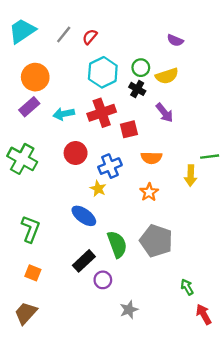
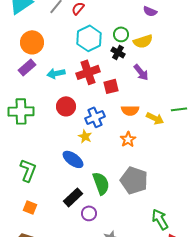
green cross: (22, 159) -> (21, 111), turned -30
yellow arrow: (191, 176) -> (155, 118), moved, turned -66
green arrow: (187, 287) -> (160, 219), size x1.5

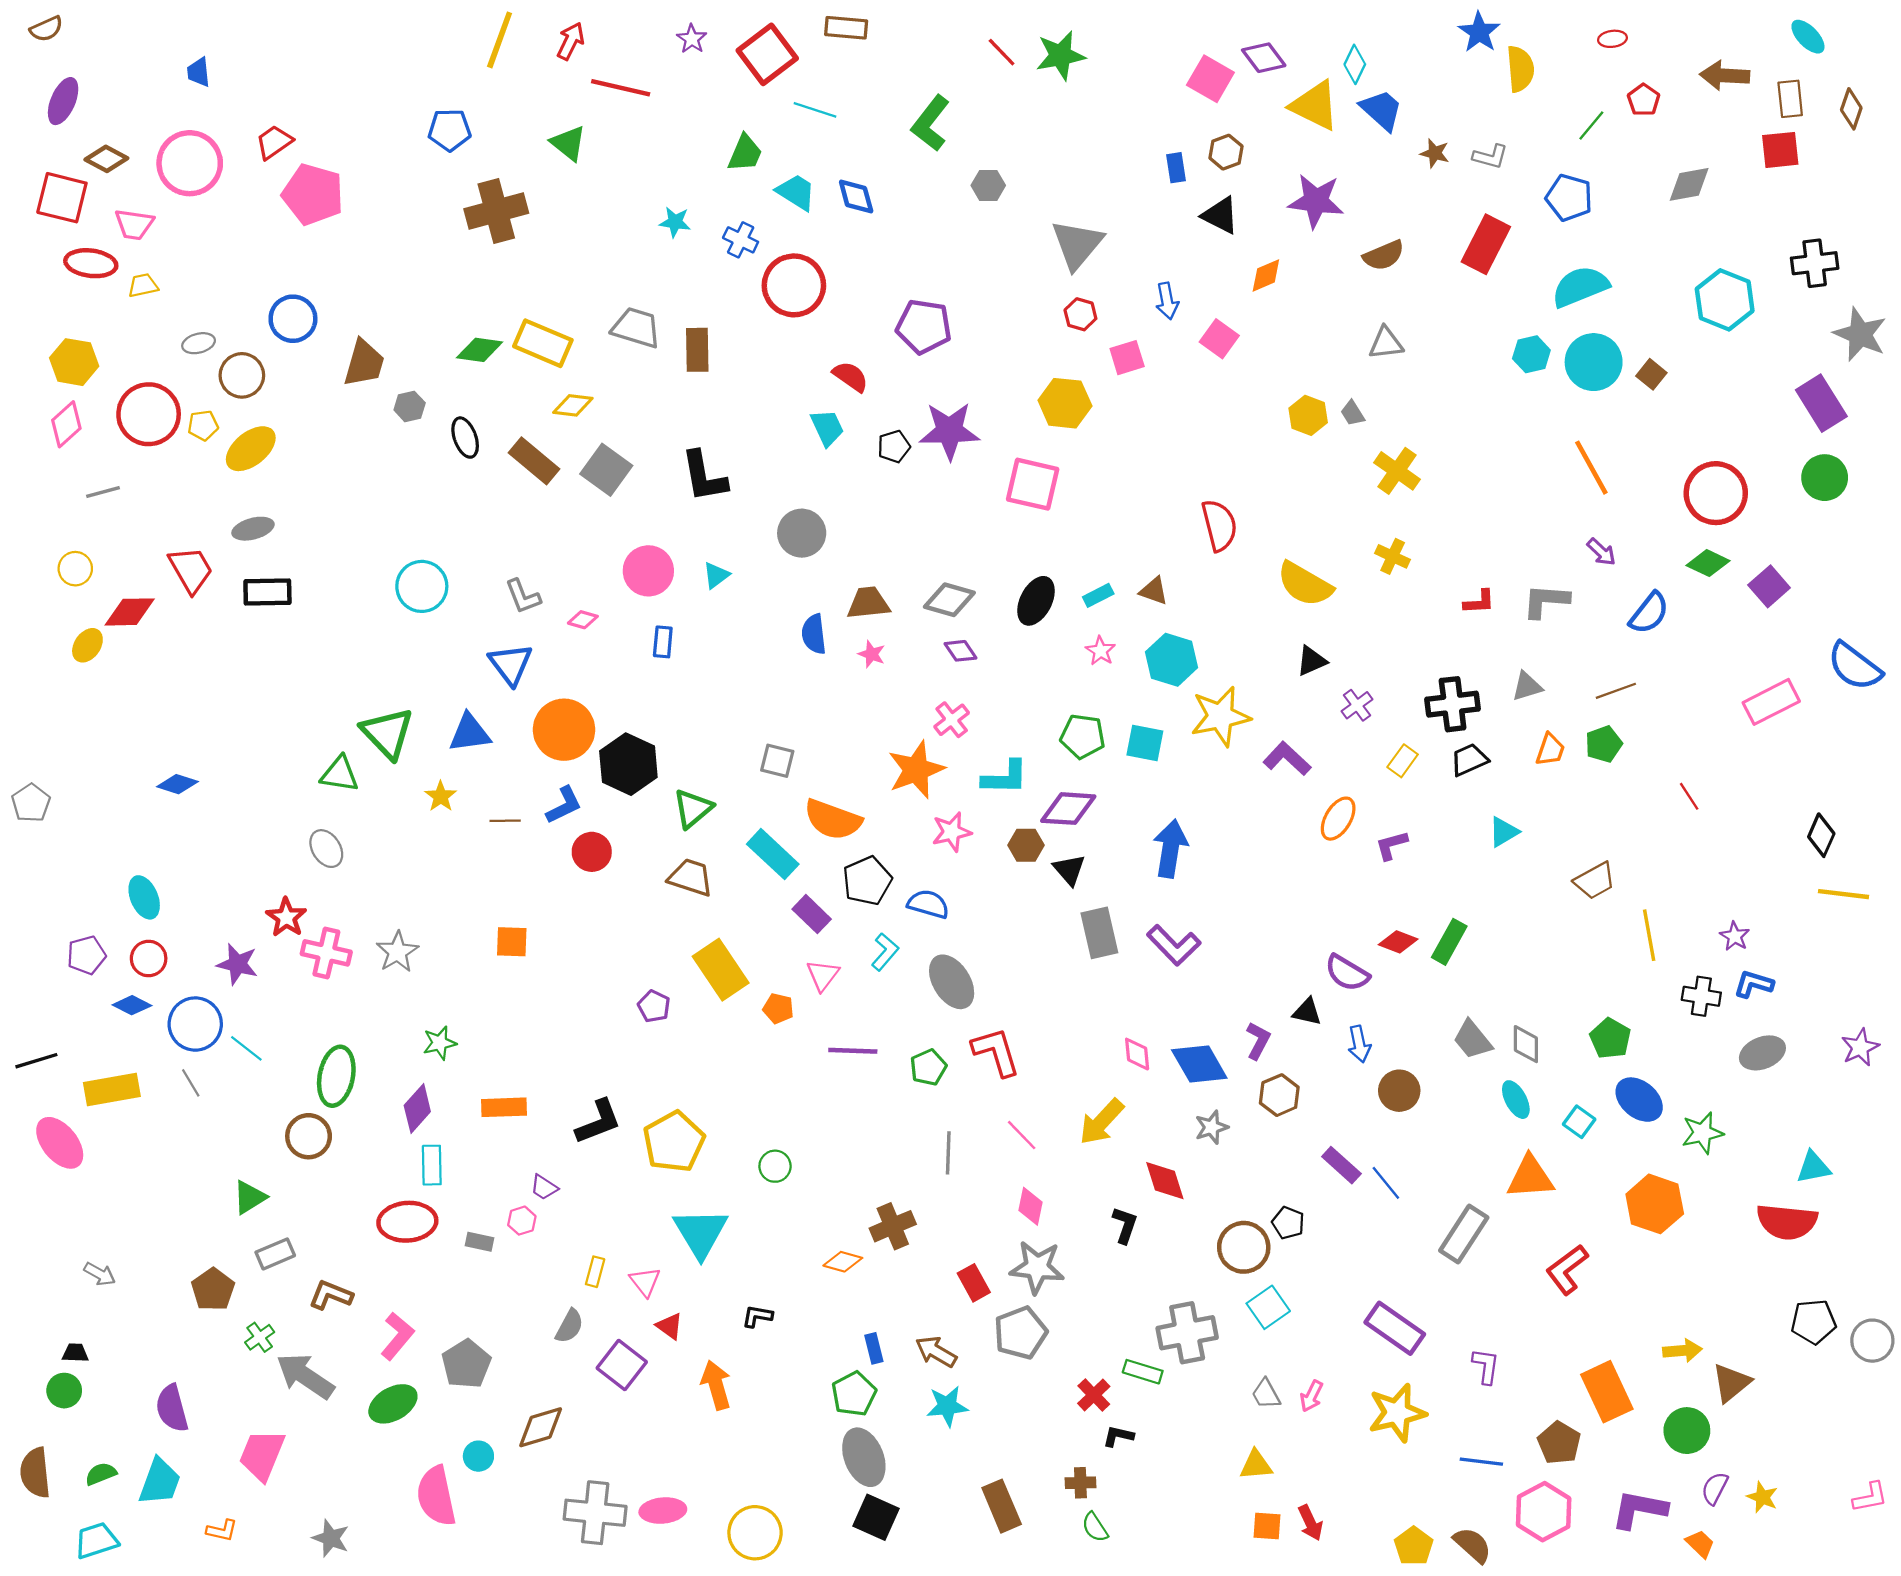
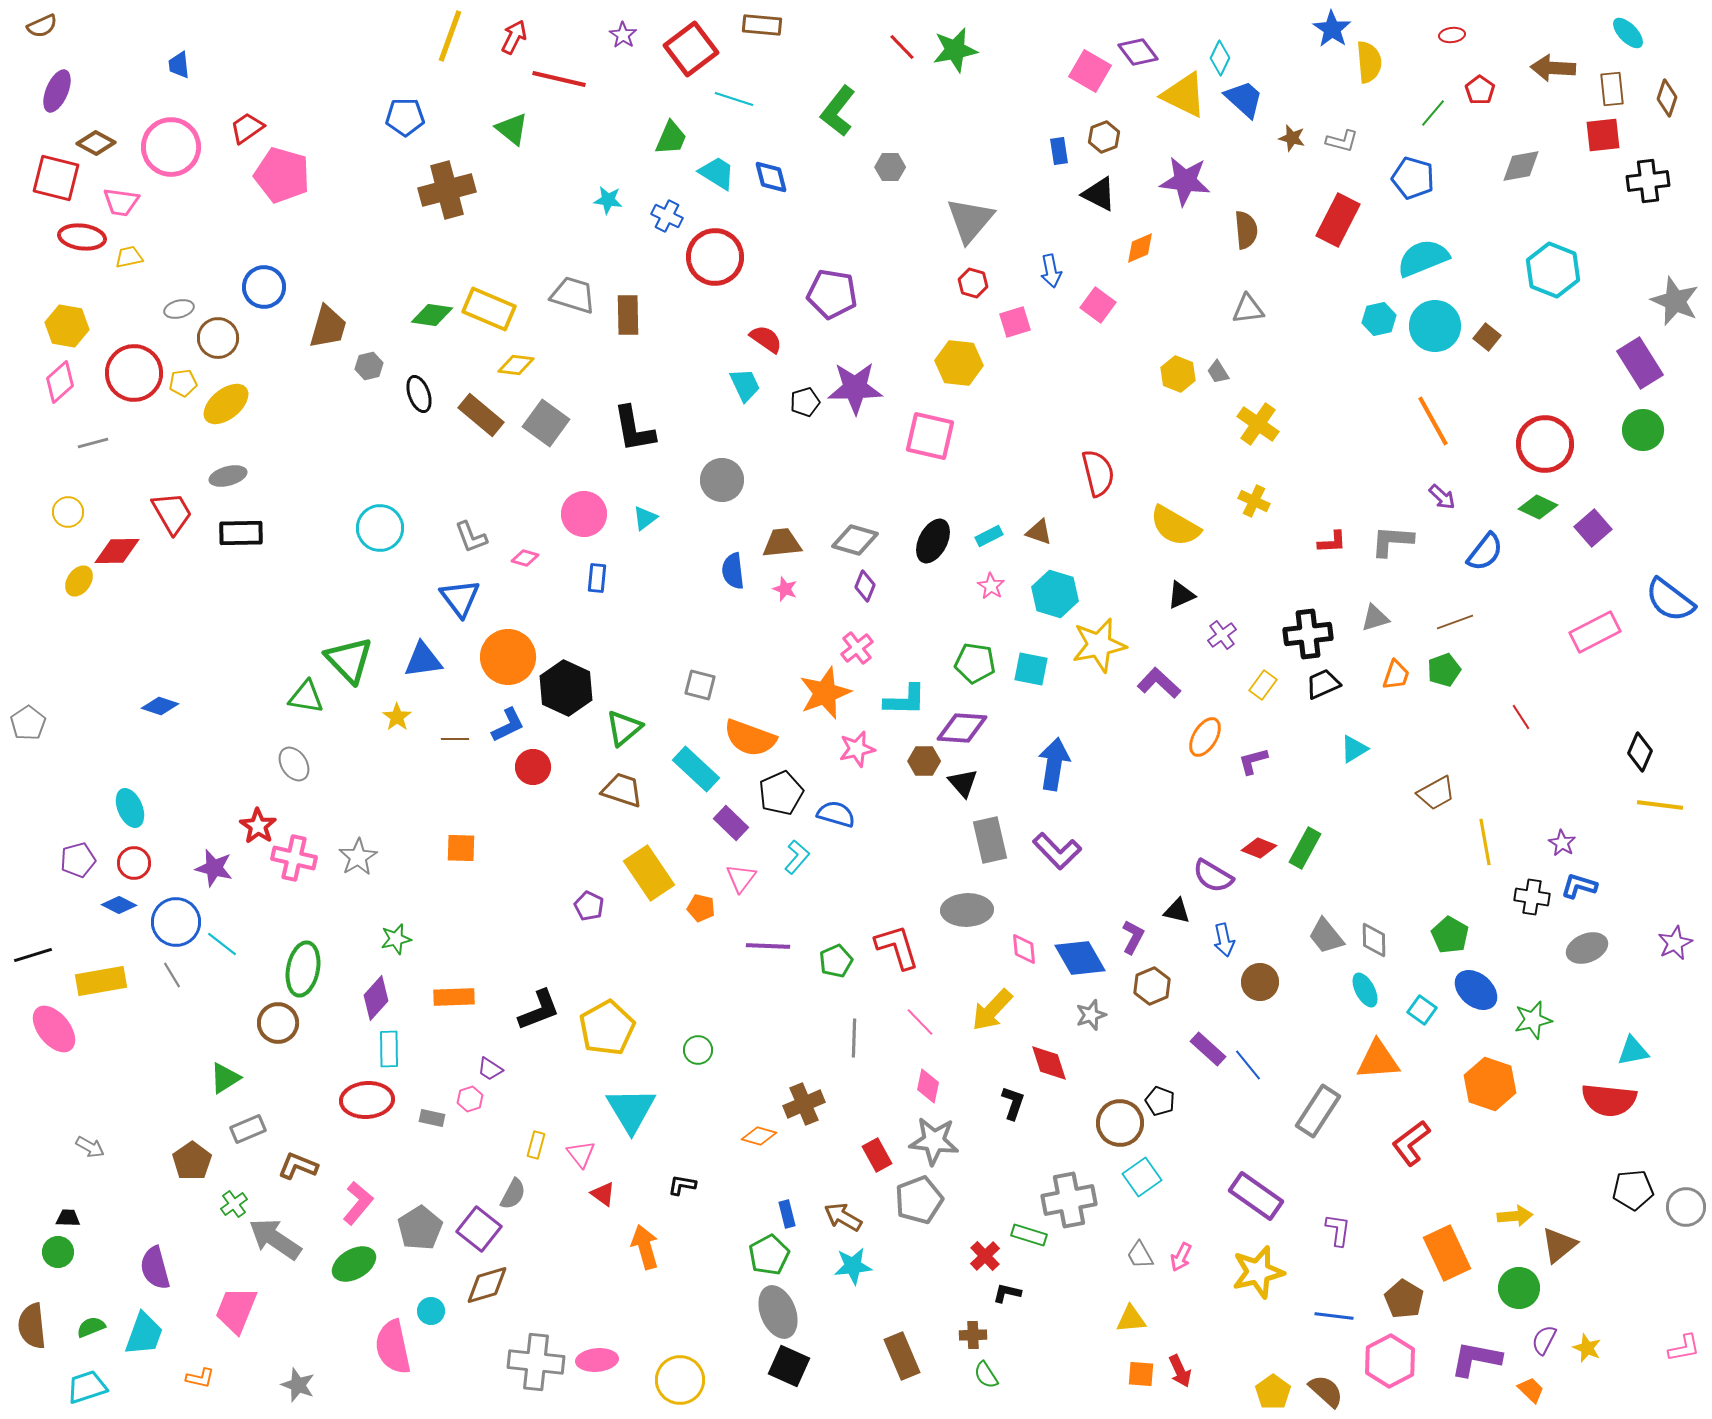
brown semicircle: (1384, 255) -> (1246, 230), turned -72
black cross: (1815, 263) -> (1648, 181), moved
purple diamond: (960, 651) -> (865, 586), turned 56
gray ellipse: (952, 982) -> (967, 910), moved, turned -60
purple square: (622, 1365) -> (479, 1229), moved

## Exercise aim
Exactly repeat the lines from the line that contains "brown semicircle: (1384, 255)" to the end of the entries, both included, and leave out all other lines.

## Solution for this problem
brown semicircle: (1384, 255) -> (1246, 230), turned -72
black cross: (1815, 263) -> (1648, 181), moved
purple diamond: (960, 651) -> (865, 586), turned 56
gray ellipse: (952, 982) -> (967, 910), moved, turned -60
purple square: (622, 1365) -> (479, 1229), moved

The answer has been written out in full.